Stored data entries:
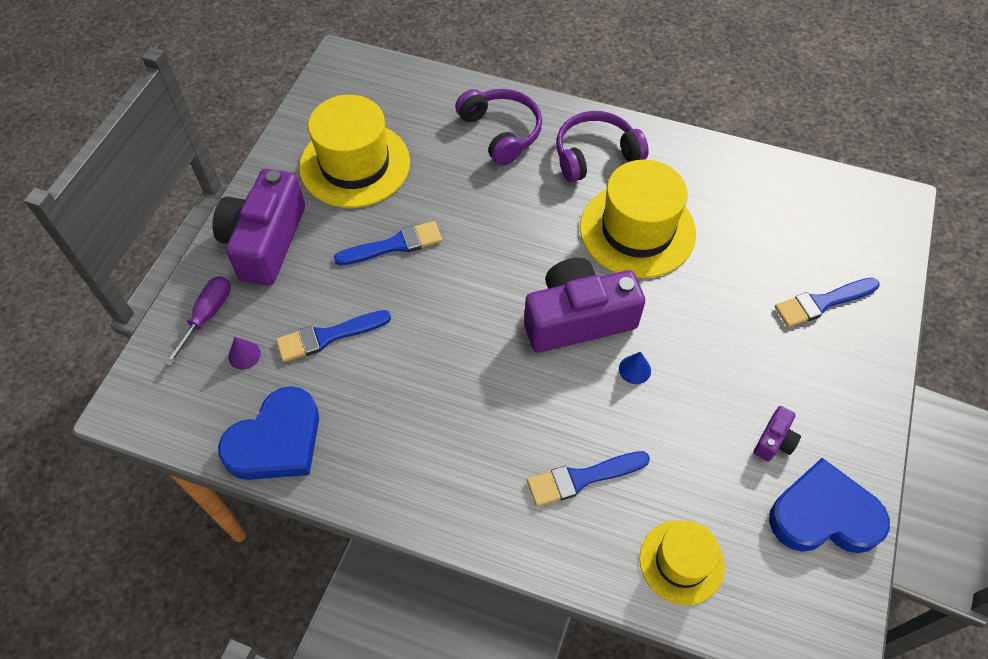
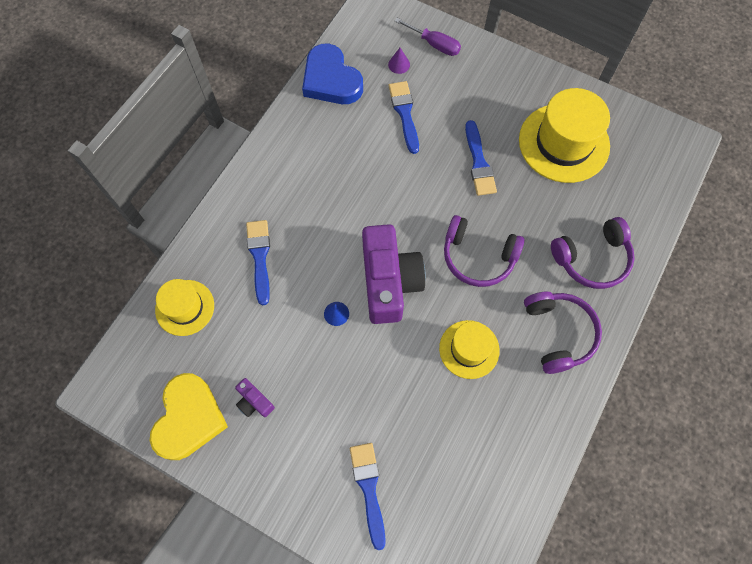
camera: 100 degrees right, 10 degrees up
(265, 241) = (493, 80): purple camera -> none
(523, 233) = (478, 256): none -> purple headphones
(637, 230) = (469, 349): yellow hat -> yellow hat, size x0.59
(824, 515) = (189, 418): blue heart -> yellow heart

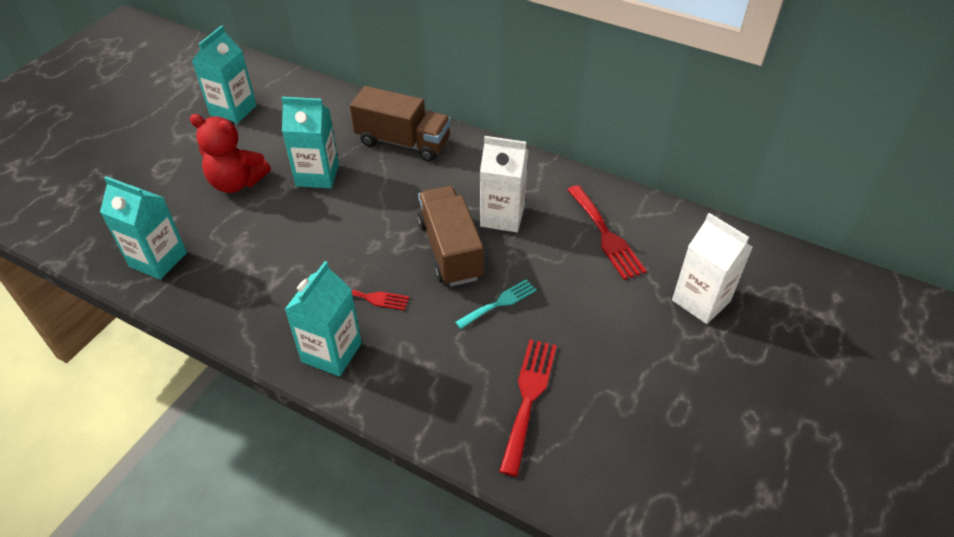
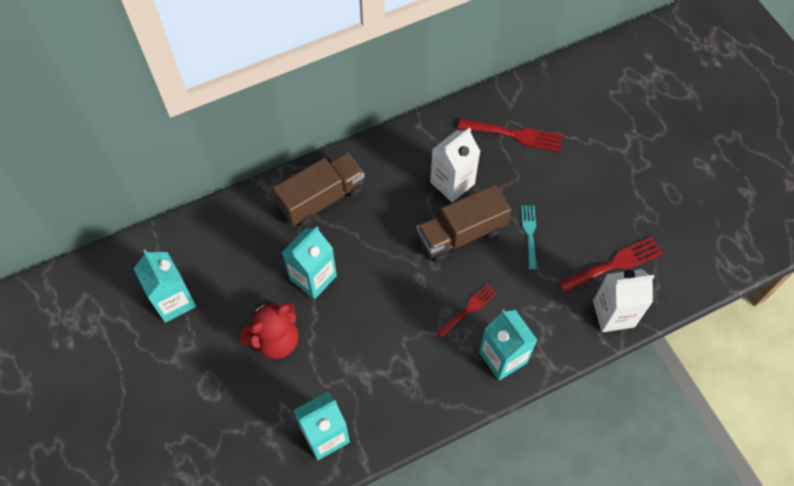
camera: 55 degrees left, 15 degrees up
(450, 250) = (461, 234): brown truck -> brown truck turned 45 degrees counterclockwise
(528, 398) = (614, 264): red fork -> red fork turned 105 degrees clockwise
(701, 301) = (604, 124): white carton -> white carton (613, 314)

TASK DIRECTIONS: Copy all lines from the data that hold the word "camera".

ANSWER SECTION:
camera: 100 degrees right, 10 degrees up
(265, 241) = (493, 80): purple camera -> none
camera: 55 degrees left, 15 degrees up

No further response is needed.